## HOW TO COMPLETE THIS TASK
Would you write the data out once more, exactly as it is?

## DATA TO USE
+ + + + + + +

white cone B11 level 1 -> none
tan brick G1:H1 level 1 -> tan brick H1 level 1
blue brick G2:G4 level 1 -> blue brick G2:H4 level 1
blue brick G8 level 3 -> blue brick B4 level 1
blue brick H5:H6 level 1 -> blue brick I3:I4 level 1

+ + + + + + +

## ANSWER BELOW
white cone B11 level 1 -> none
tan brick G1:H1 level 1 -> tan brick H1 level 1
blue brick G2:G4 level 1 -> blue brick G2:H4 level 1
blue brick G8 level 3 -> blue brick B4 level 1
blue brick H5:H6 level 1 -> blue brick I3:I4 level 1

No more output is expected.